▸ **Data for this task**

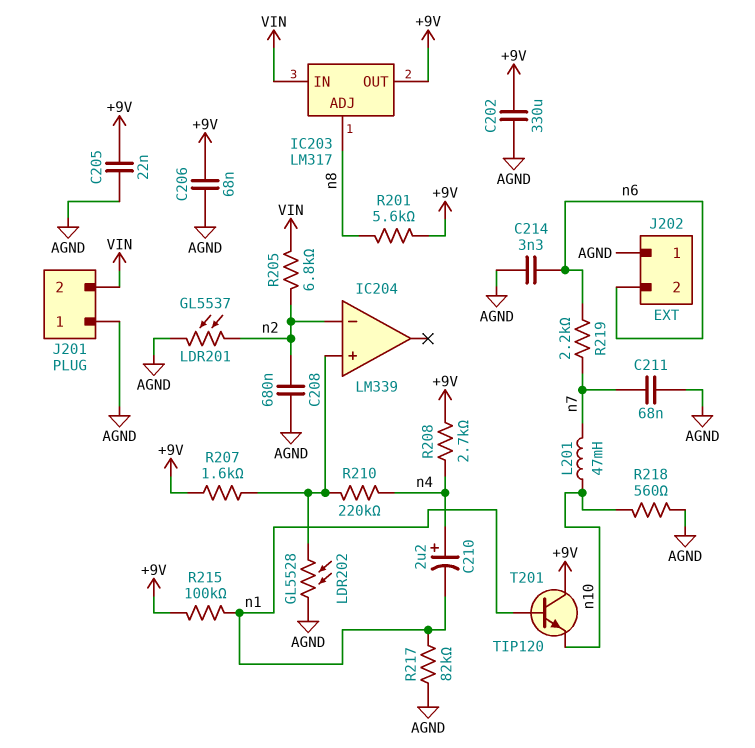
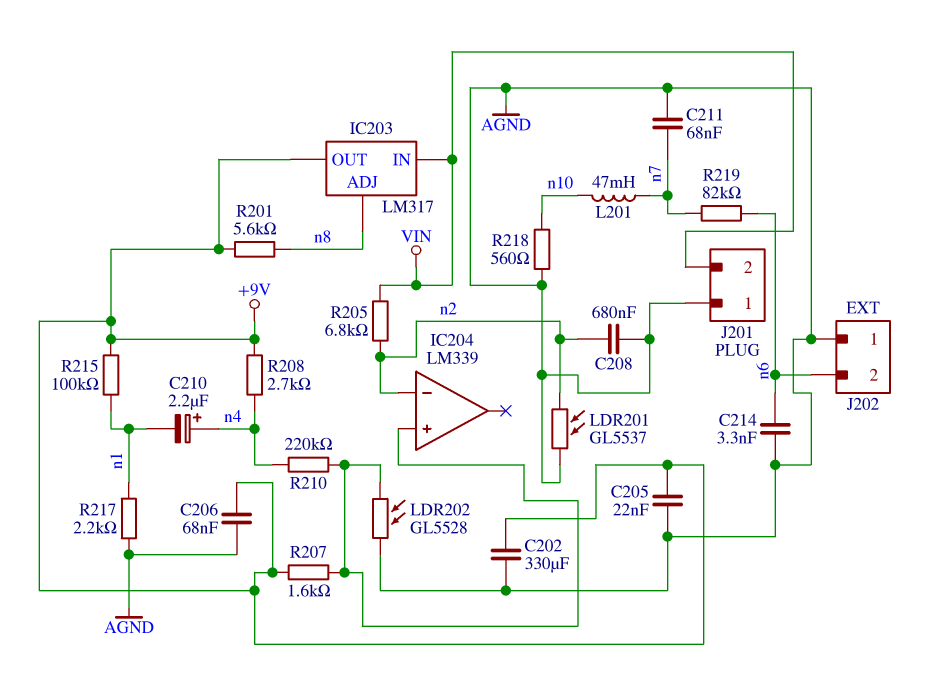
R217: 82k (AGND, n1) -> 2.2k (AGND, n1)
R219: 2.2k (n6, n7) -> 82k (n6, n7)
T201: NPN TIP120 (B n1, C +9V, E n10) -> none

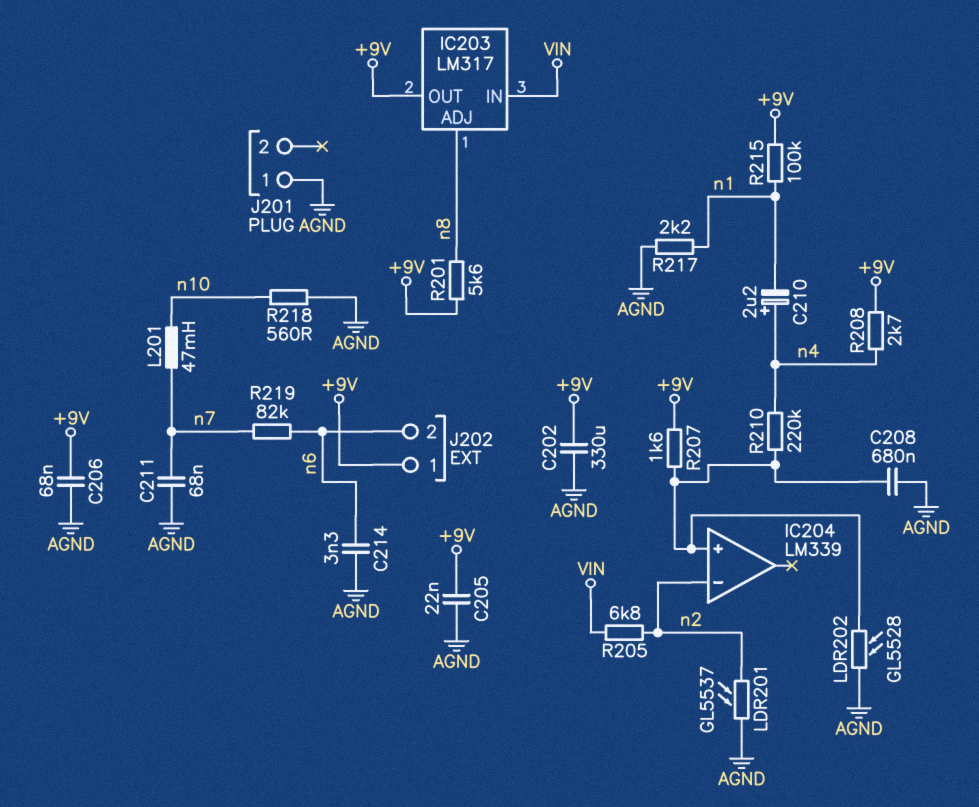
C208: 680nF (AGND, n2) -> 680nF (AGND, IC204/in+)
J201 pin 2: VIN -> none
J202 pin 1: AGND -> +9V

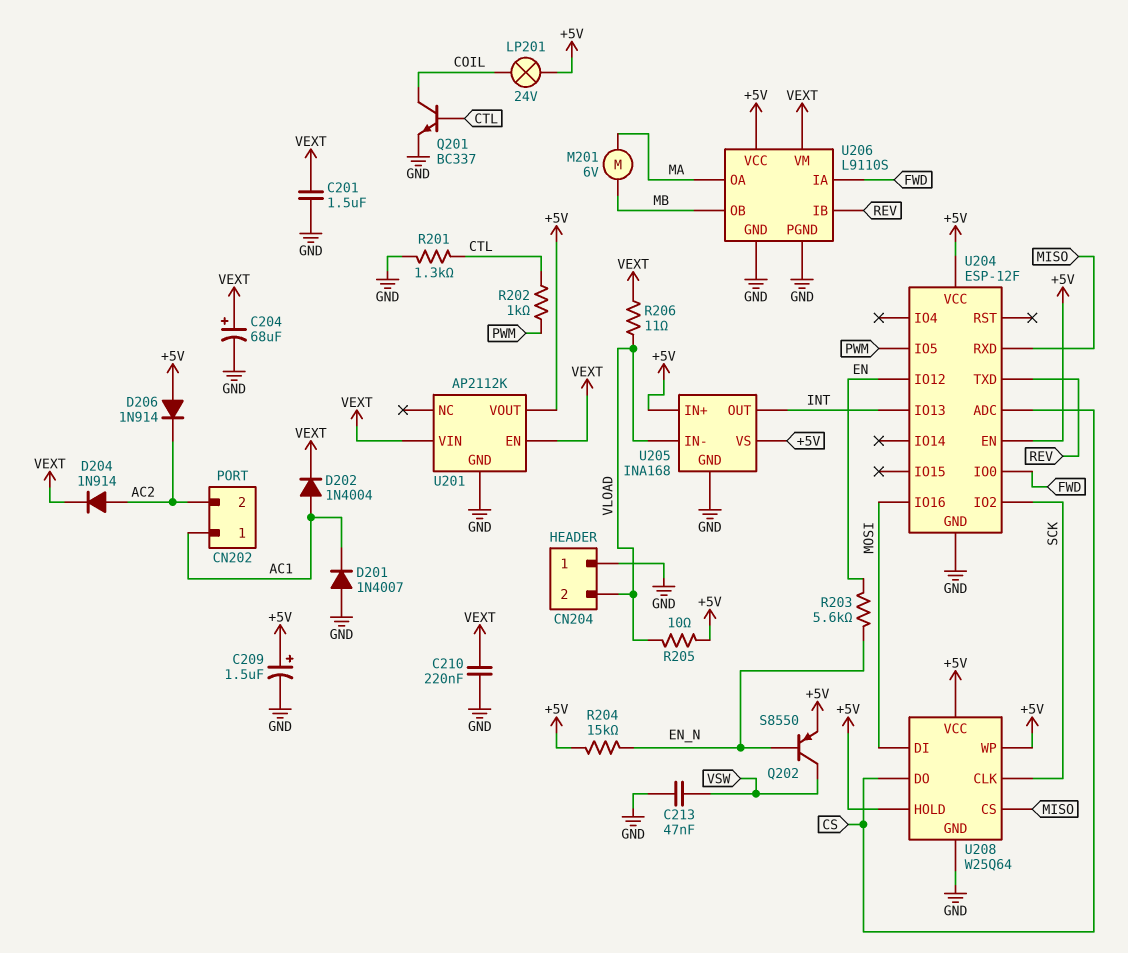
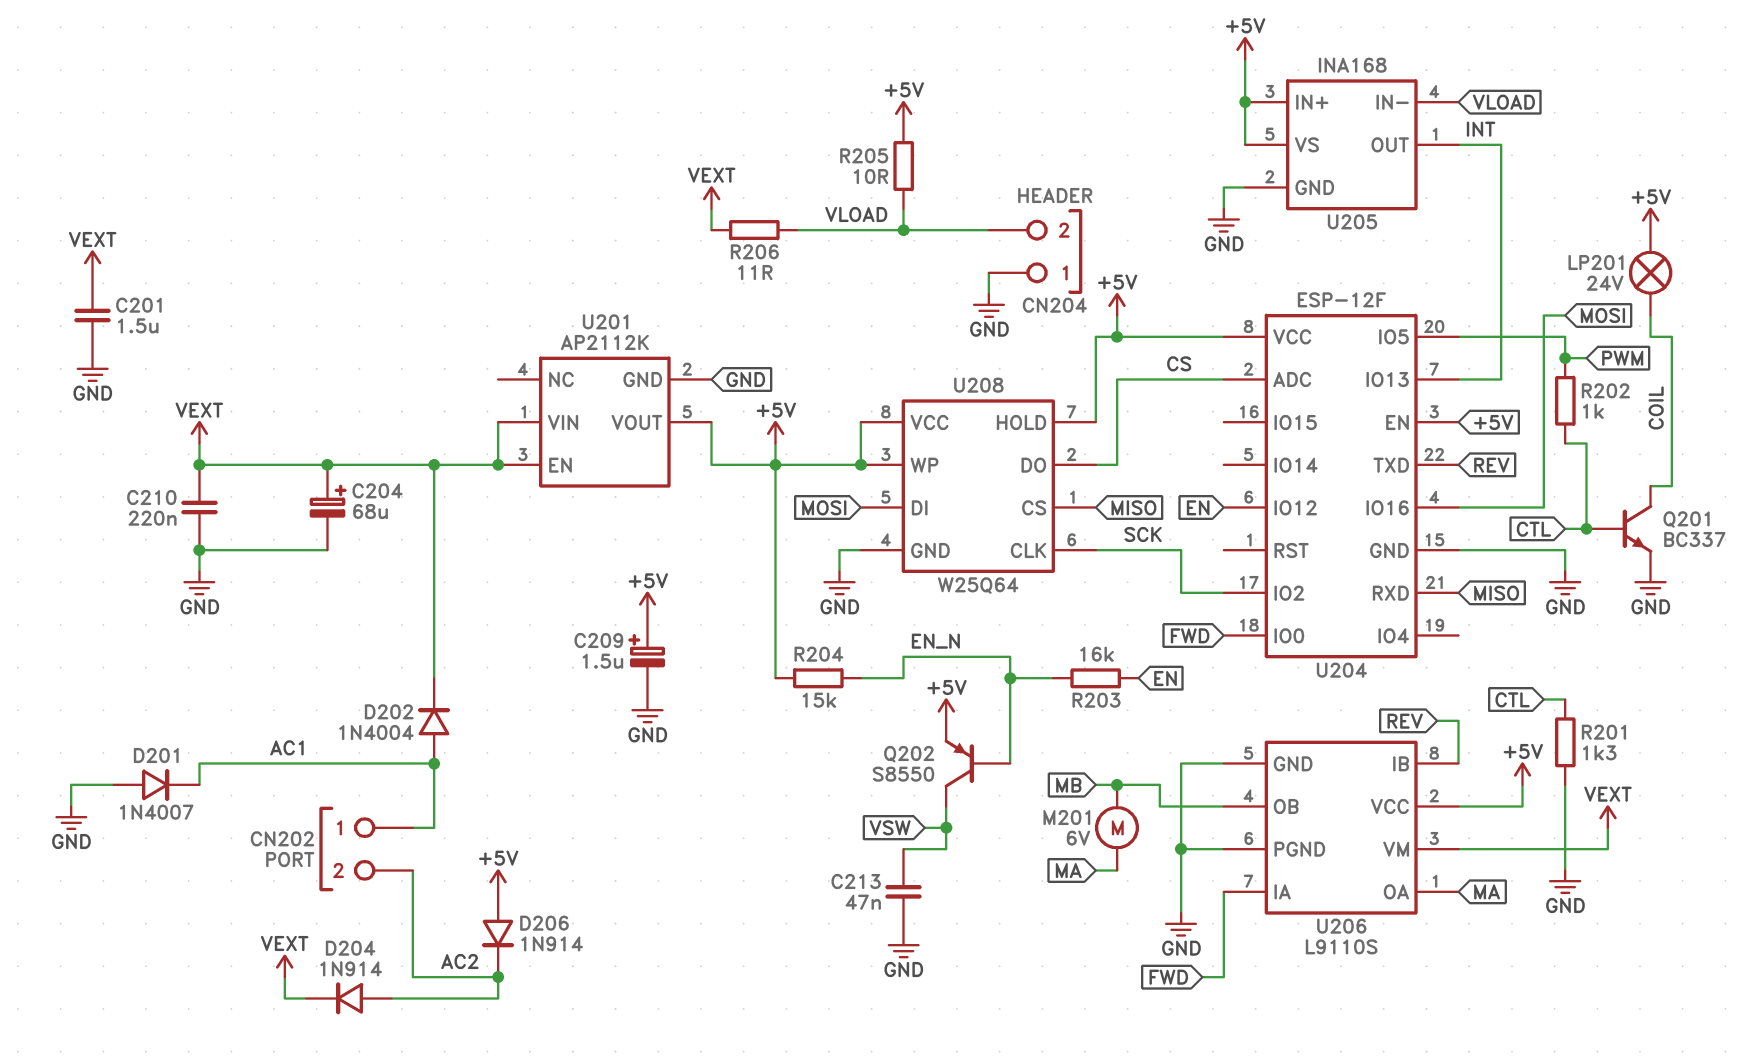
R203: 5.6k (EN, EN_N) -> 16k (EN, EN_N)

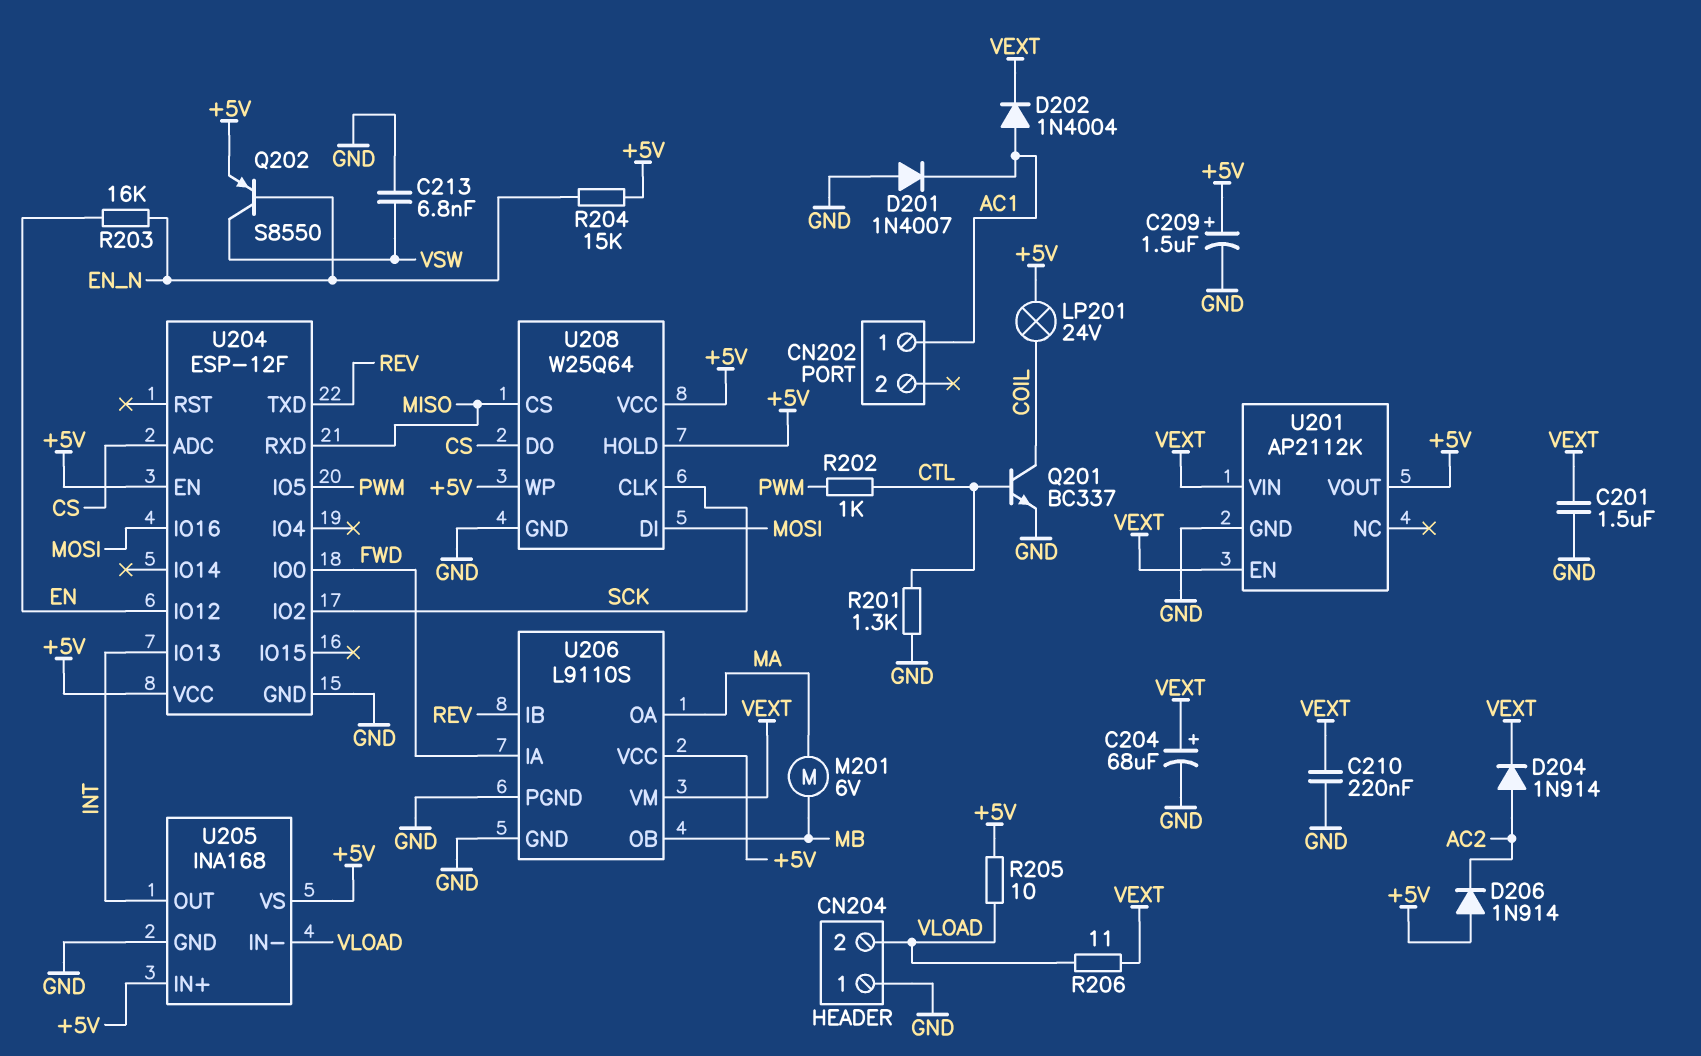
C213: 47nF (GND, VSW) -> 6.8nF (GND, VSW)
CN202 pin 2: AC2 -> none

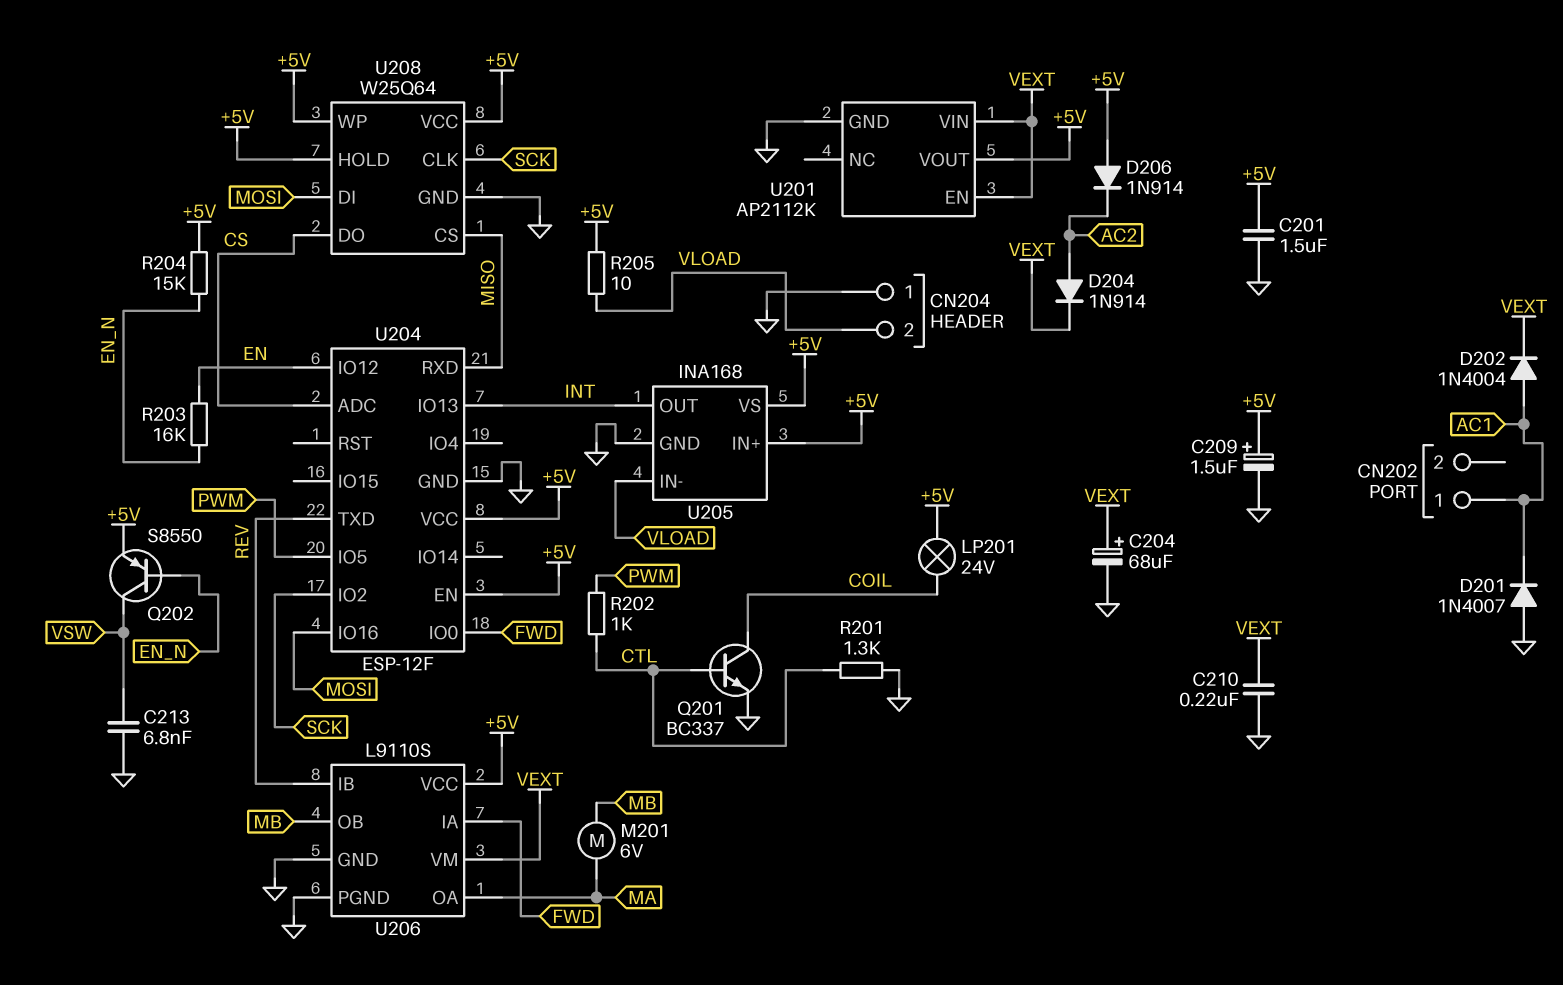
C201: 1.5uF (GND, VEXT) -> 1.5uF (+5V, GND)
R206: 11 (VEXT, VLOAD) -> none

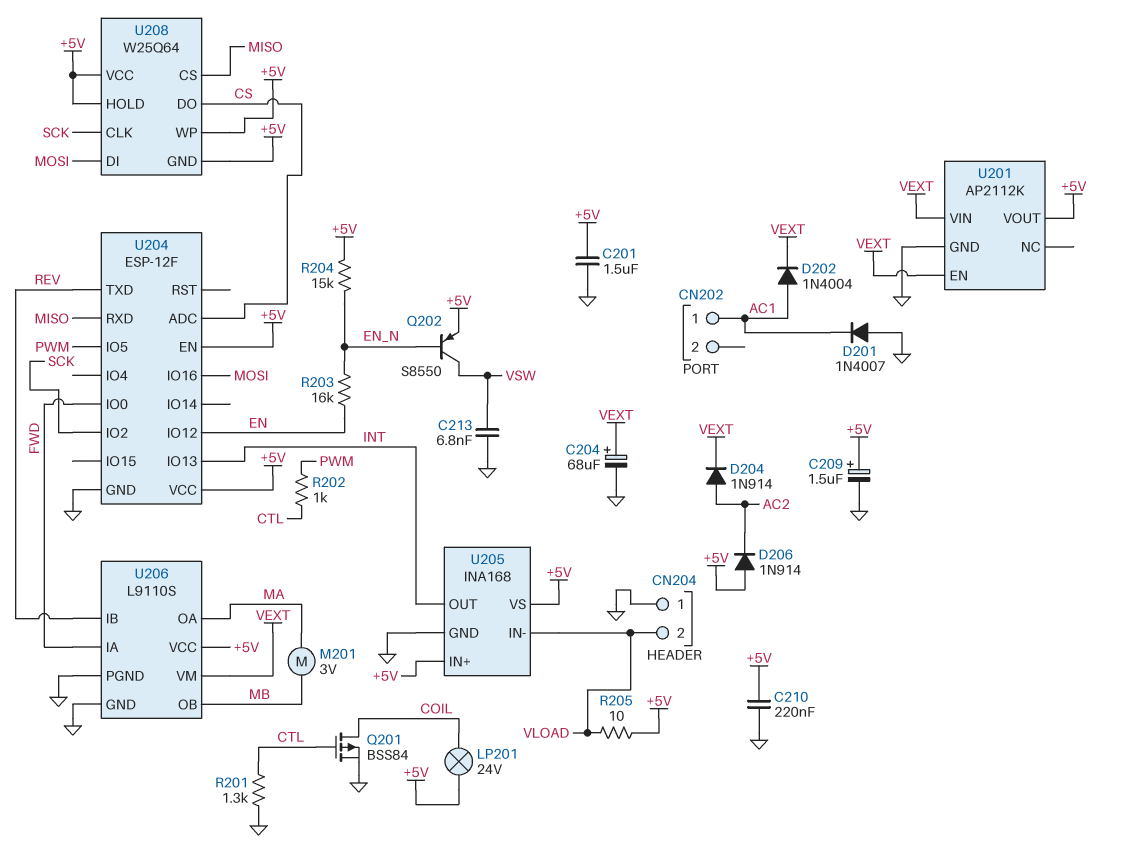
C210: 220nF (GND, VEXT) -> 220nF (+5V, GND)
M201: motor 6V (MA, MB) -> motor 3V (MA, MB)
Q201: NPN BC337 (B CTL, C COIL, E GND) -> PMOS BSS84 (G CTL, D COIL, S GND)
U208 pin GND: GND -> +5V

▸ **Work task**
Retype each line of the listing above word for word. Exclude the pictures.

▸ **Answer box**
R217: 82k (AGND, n1) -> 2.2k (AGND, n1)
R219: 2.2k (n6, n7) -> 82k (n6, n7)
T201: NPN TIP120 (B n1, C +9V, E n10) -> none

C208: 680nF (AGND, n2) -> 680nF (AGND, IC204/in+)
J201 pin 2: VIN -> none
J202 pin 1: AGND -> +9V

R203: 5.6k (EN, EN_N) -> 16k (EN, EN_N)

C213: 47nF (GND, VSW) -> 6.8nF (GND, VSW)
CN202 pin 2: AC2 -> none

C201: 1.5uF (GND, VEXT) -> 1.5uF (+5V, GND)
R206: 11 (VEXT, VLOAD) -> none

C210: 220nF (GND, VEXT) -> 220nF (+5V, GND)
M201: motor 6V (MA, MB) -> motor 3V (MA, MB)
Q201: NPN BC337 (B CTL, C COIL, E GND) -> PMOS BSS84 (G CTL, D COIL, S GND)
U208 pin GND: GND -> +5V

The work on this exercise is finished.